[ASSIGNMENT]: In the listing, determine how many lines contain "black". The reply is that number alone.

[DATASET]:
=== Section Start ===

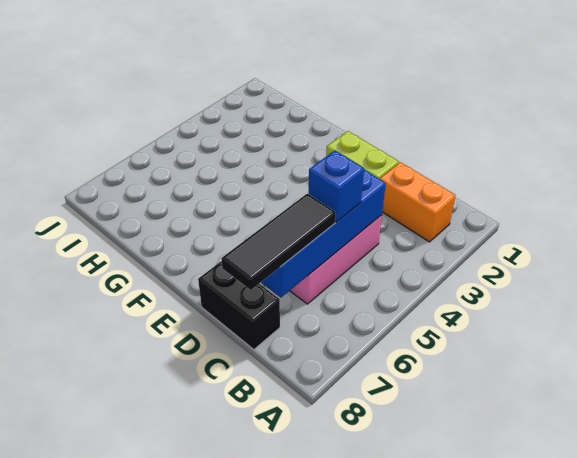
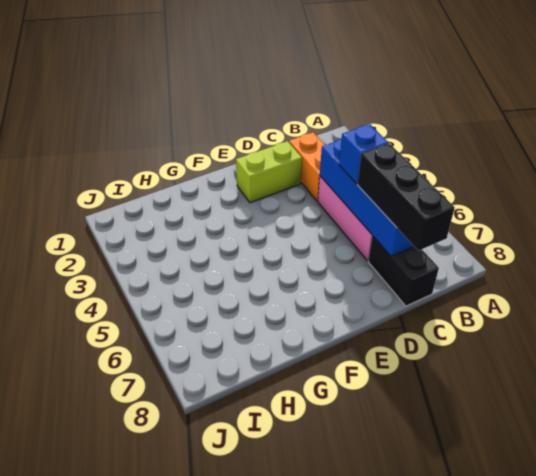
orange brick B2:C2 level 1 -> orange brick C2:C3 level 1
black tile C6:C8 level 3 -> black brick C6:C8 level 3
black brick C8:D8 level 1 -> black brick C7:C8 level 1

=== Section End ===
=== Section Start ===

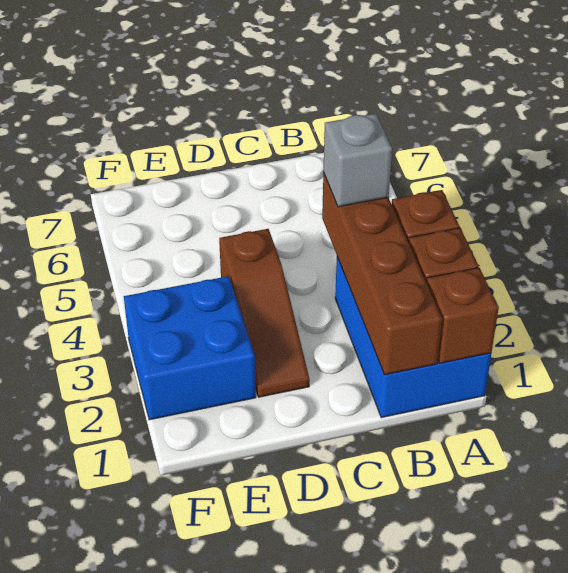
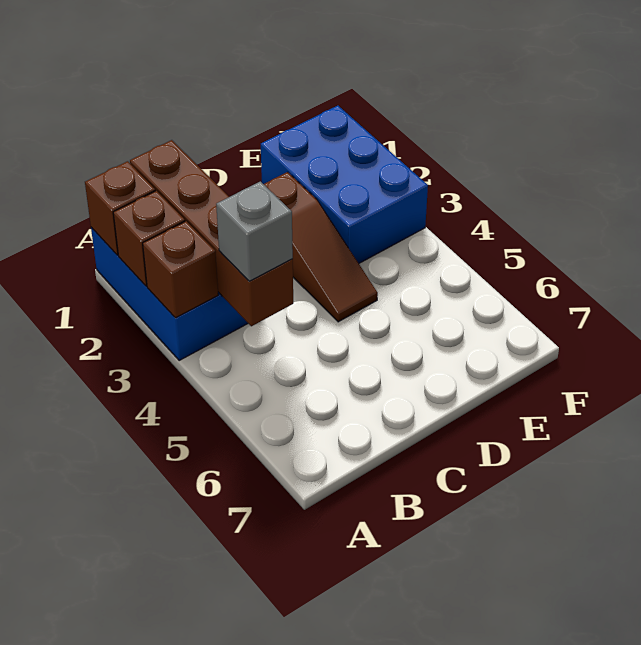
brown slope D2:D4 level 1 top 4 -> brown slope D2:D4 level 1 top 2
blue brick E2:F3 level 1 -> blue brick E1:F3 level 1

=== Section End ===

[SOLUTION TO THE EXERCISE]: 2